■ WHAT TO WORK ON ■
Produce a word-for-word copy of the listing below without its pictures.
================
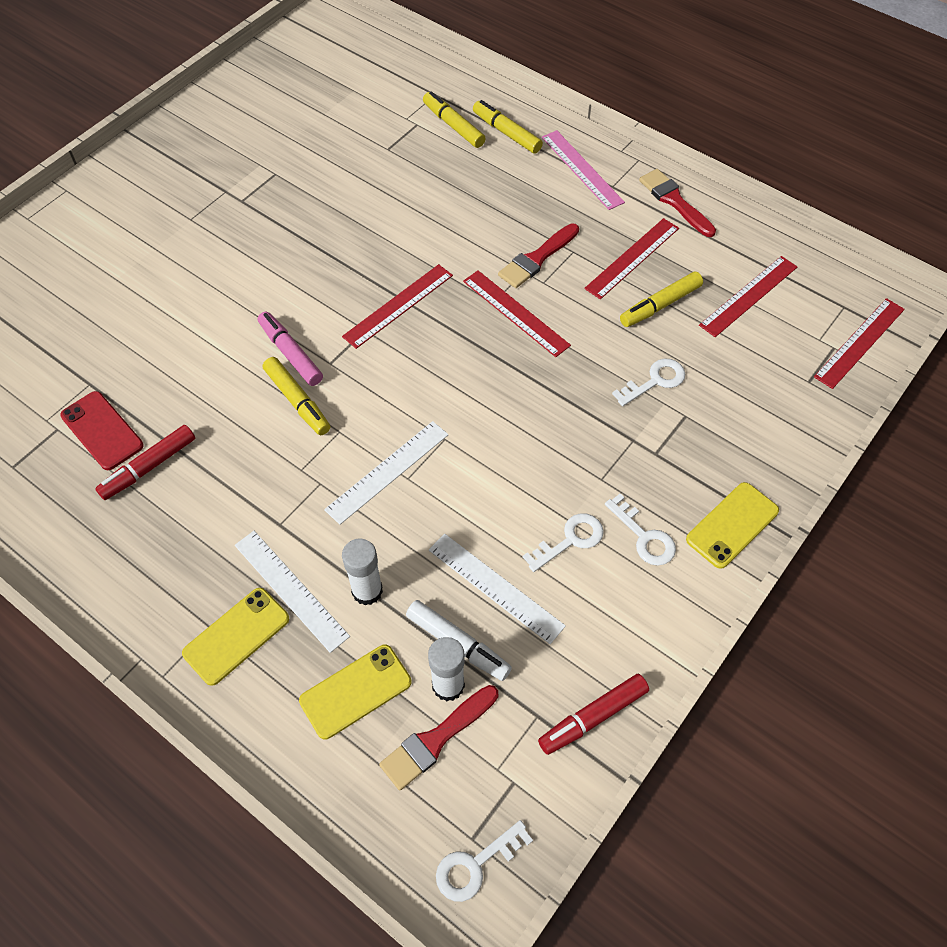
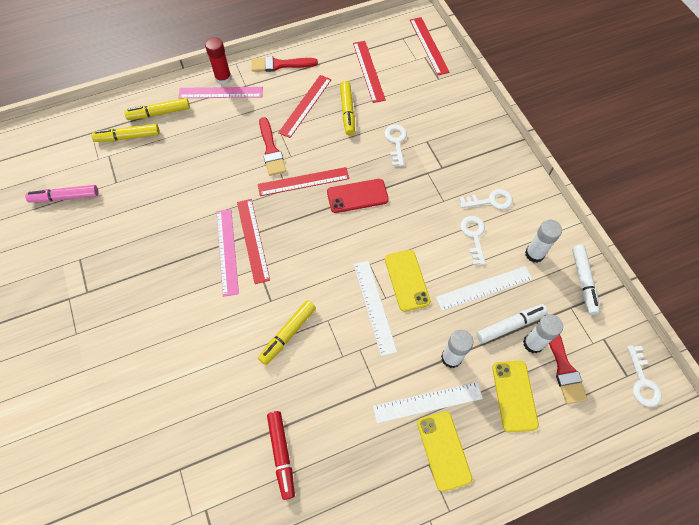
camera: 60 degrees left, 5 degrees up
(102, 431) = (229, 476): red phone -> red phone (357, 196)
(290, 354) = (247, 321): pink marker -> pink marker (65, 197)
(297, 401) = (288, 334): yellow marker -> yellow marker turned 135 degrees clockwise
(367, 290) = (227, 251): none -> pink ruler
(593, 717) = (583, 281): red marker -> white marker
(595, 631) = (534, 254): none -> white glue stick
(605, 160) = (223, 78): none -> red glue stick
(632, 258) = (305, 105): red ruler -> red ruler turned 45 degrees clockwise
(732, 525) = (504, 159): yellow phone -> yellow phone (407, 280)

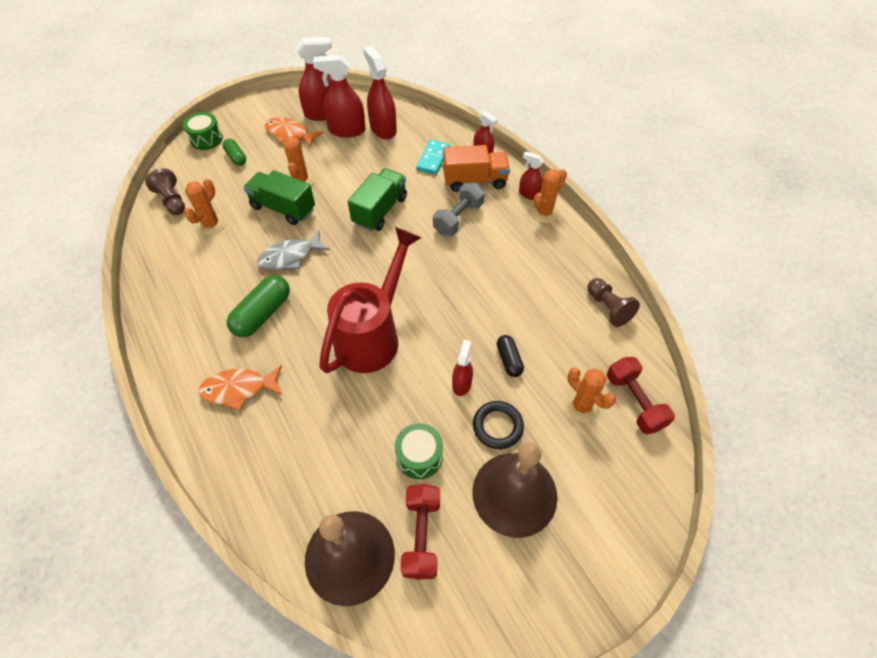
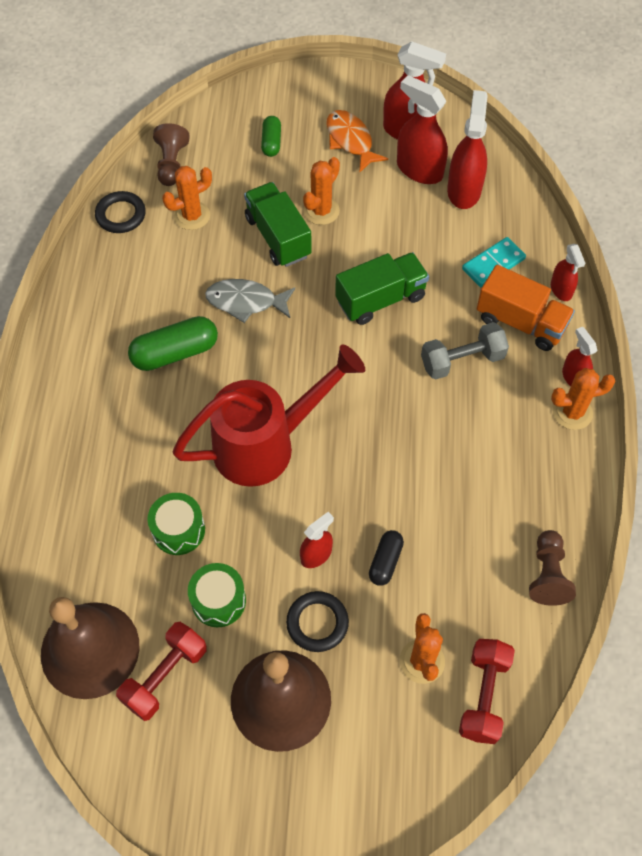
camera: 35 degrees right, 5 degrees up
(155, 249) = (121, 215): none -> black ring
(206, 139) = (255, 100): green drum -> green drum (178, 530)
(239, 389) = (101, 421): orange fish -> none

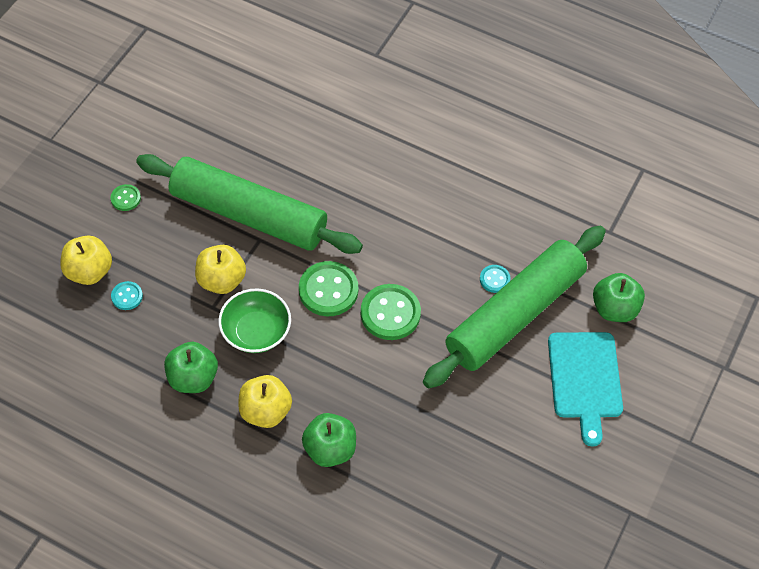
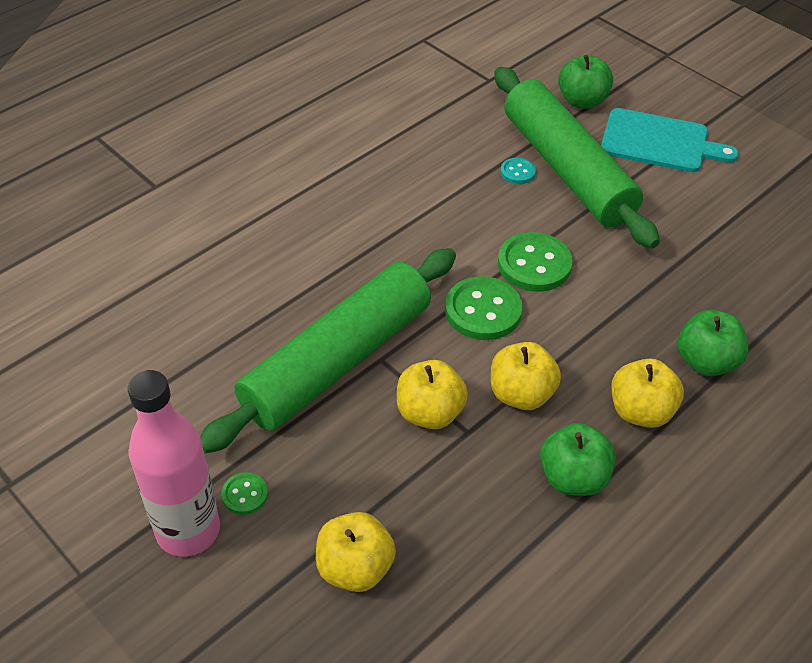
camera: 70 degrees left, 10 degrees down
(92, 179) = (188, 530): none -> pink bottle
(127, 296) = (416, 528): turquoise button -> none
(256, 332) = (521, 394): green bowl -> yellow apple

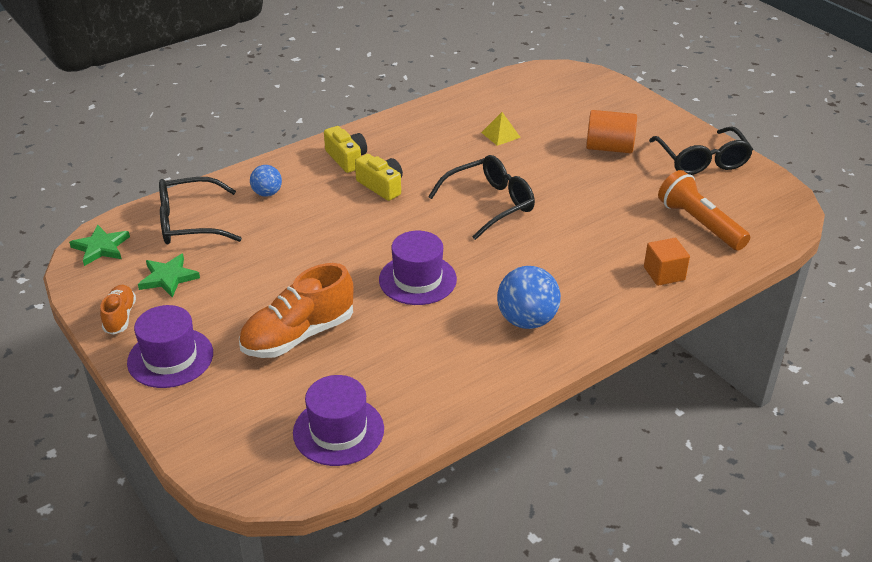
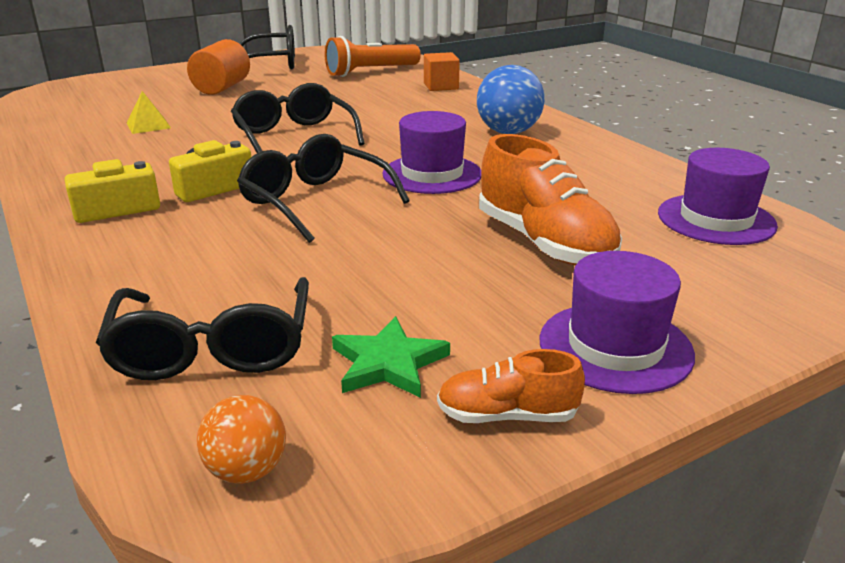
camera: 85 degrees left, 10 degrees down
(101, 247) = (247, 470): green star -> orange ball
(267, 193) = (166, 271): blue ball -> none
(362, 231) = (315, 202): none -> black glasses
================
■ SOLUTION ■
camera: 60 degrees left, 5 degrees up
(102, 431) = (229, 476): red phone -> red phone (357, 196)
(290, 354) = (247, 321): pink marker -> pink marker (65, 197)
(297, 401) = (288, 334): yellow marker -> yellow marker turned 135 degrees clockwise
(367, 290) = (227, 251): none -> pink ruler
(593, 717) = (583, 281): red marker -> white marker
(595, 631) = (534, 254): none -> white glue stick
(605, 160) = (223, 78): none -> red glue stick
(632, 258) = (305, 105): red ruler -> red ruler turned 45 degrees clockwise
(732, 525) = (504, 159): yellow phone -> yellow phone (407, 280)

camera: 35 degrees right, 5 degrees up
(155, 249) = (121, 215): none -> black ring
(206, 139) = (255, 100): green drum -> green drum (178, 530)
(239, 389) = (101, 421): orange fish -> none

camera: 70 degrees left, 10 degrees down
(92, 179) = (188, 530): none -> pink bottle
(127, 296) = (416, 528): turquoise button -> none
(256, 332) = (521, 394): green bowl -> yellow apple

camera: 85 degrees left, 10 degrees down
(101, 247) = (247, 470): green star -> orange ball
(267, 193) = (166, 271): blue ball -> none
(362, 231) = (315, 202): none -> black glasses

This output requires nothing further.